→ Your assignment
Print every record below exactly as it stands, but leave out the pictures.

→ Extracted records
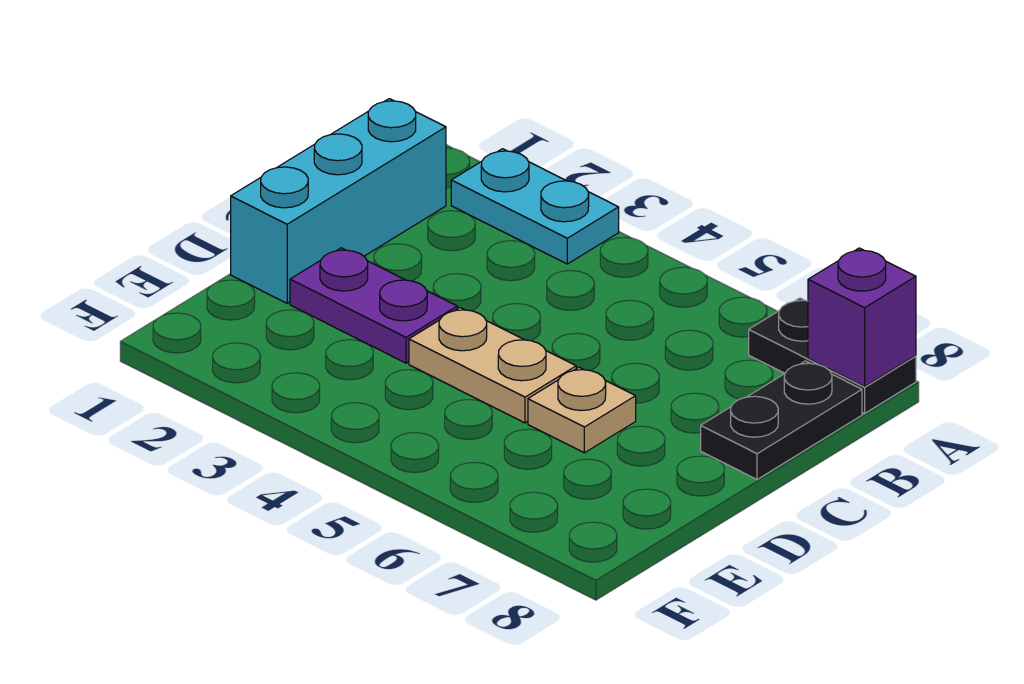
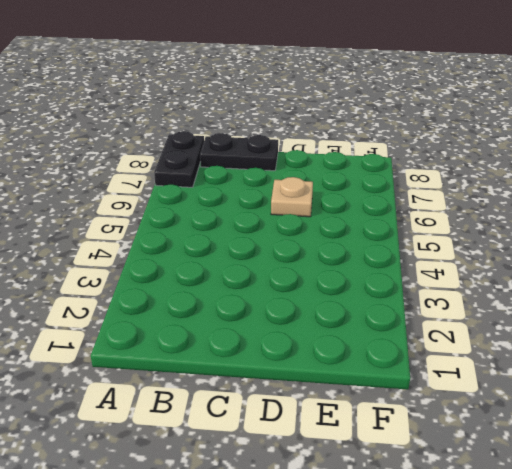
none -> cyan 1x2 plate [451,149,619,264]
none -> cyan 1x3 brick [231,99,446,303]

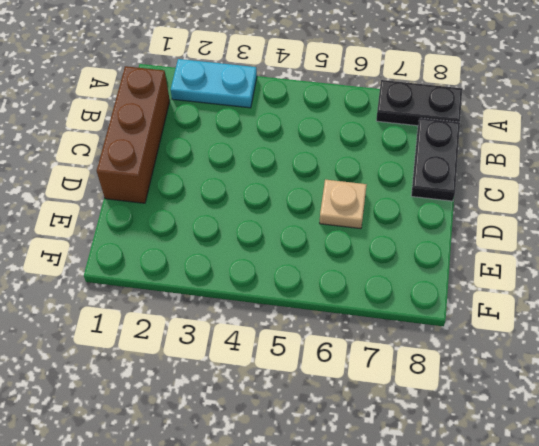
brown 1x3 brick [97,66,170,203] -> cyan 1x3 brick [231,99,446,303]
none -> purple 1x2 plate [290,248,457,363]
none -> tan 1x2 plate [409,308,576,423]

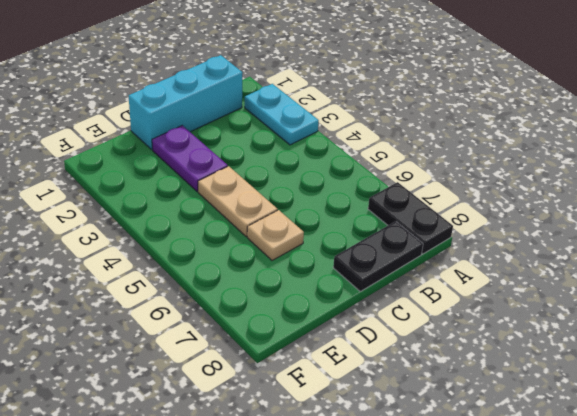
none -> purple 1x1 brick [808,248,916,387]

→ Answer to the problem
none -> cyan 1x2 plate [451,149,619,264]
none -> cyan 1x3 brick [231,99,446,303]

brown 1x3 brick [97,66,170,203] -> cyan 1x3 brick [231,99,446,303]
none -> purple 1x2 plate [290,248,457,363]
none -> tan 1x2 plate [409,308,576,423]

none -> purple 1x1 brick [808,248,916,387]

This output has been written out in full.